HOW TO COMPLETE THIS TASK:
Your response should contain every line from the data below that holds the string "stacking".

ENTRIES SHOWN:
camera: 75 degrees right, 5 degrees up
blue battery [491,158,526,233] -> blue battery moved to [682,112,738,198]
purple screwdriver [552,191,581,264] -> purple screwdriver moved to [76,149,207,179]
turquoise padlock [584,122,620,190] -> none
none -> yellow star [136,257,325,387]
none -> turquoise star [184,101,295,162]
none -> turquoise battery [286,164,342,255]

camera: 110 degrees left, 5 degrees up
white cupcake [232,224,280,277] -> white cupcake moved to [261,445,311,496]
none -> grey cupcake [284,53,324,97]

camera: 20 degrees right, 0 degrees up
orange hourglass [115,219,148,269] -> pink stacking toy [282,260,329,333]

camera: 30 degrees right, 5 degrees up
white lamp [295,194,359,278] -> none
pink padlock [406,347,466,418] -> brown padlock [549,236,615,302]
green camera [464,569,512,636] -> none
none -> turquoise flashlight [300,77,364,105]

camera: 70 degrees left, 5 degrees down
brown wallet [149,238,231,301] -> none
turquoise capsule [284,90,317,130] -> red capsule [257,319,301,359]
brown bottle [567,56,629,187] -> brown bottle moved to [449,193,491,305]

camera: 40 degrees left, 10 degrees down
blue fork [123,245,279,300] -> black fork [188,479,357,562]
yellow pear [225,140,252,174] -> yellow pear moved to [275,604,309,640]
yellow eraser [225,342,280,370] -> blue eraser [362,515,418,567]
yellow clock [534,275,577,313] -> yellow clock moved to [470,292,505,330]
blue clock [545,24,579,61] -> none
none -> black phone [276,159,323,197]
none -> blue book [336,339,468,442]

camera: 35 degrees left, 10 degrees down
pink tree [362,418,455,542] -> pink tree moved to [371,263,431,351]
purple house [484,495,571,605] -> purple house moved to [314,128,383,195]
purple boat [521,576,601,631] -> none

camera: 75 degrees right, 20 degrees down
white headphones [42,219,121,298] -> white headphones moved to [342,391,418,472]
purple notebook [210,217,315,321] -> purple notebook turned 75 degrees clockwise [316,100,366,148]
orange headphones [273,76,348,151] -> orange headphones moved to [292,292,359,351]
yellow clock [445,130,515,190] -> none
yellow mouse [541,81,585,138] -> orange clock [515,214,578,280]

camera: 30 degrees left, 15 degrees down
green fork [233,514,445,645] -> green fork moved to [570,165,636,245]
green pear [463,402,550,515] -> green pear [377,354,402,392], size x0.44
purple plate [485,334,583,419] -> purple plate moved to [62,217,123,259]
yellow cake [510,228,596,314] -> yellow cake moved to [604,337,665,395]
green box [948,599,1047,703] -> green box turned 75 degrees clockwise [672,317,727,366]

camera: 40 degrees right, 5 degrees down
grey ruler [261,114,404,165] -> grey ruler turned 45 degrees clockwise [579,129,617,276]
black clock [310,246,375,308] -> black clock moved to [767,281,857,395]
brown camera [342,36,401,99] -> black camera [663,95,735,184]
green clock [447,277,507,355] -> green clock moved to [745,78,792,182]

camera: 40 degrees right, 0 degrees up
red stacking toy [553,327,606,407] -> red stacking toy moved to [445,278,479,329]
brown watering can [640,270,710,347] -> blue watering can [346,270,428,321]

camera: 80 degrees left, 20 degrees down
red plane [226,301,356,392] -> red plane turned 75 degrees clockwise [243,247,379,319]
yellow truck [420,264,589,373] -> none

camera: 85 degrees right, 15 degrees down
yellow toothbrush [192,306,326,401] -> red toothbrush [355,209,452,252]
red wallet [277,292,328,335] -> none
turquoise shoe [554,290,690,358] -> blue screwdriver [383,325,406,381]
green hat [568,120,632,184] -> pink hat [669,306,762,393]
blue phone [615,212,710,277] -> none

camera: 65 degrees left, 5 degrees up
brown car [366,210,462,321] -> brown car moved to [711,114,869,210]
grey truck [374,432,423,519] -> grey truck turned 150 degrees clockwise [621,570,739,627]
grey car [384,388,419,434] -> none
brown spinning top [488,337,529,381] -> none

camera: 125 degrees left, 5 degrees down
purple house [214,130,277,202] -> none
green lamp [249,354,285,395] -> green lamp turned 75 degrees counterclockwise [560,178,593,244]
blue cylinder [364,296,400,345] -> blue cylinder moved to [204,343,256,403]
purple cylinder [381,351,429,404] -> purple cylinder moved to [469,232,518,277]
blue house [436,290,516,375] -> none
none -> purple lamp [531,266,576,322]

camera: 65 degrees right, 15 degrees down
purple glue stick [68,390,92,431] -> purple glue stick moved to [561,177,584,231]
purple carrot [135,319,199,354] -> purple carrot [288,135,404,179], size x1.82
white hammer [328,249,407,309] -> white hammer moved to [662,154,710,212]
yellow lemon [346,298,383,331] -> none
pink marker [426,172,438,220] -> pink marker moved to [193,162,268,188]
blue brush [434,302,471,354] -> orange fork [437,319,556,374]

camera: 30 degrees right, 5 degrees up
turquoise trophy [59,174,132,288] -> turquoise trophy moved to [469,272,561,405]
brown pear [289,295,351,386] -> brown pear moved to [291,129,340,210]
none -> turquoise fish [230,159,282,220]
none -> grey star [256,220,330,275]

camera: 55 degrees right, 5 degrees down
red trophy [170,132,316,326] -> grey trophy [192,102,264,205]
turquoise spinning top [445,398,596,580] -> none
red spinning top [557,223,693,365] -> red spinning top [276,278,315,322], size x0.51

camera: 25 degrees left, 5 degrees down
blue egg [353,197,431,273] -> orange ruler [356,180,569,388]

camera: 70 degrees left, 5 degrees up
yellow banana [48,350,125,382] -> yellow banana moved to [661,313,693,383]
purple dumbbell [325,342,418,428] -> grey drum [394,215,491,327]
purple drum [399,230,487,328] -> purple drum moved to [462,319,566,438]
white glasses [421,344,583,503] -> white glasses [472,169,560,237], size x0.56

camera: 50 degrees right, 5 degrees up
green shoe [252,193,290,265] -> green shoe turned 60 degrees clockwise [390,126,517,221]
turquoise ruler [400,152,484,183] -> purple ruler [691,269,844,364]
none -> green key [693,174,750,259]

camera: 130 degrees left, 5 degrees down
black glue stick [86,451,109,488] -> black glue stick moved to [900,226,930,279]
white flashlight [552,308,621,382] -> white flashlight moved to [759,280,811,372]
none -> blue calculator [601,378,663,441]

EXERCISE RESPONSE:
orange hourglass [115,219,148,269] -> pink stacking toy [282,260,329,333]
red stacking toy [553,327,606,407] -> red stacking toy moved to [445,278,479,329]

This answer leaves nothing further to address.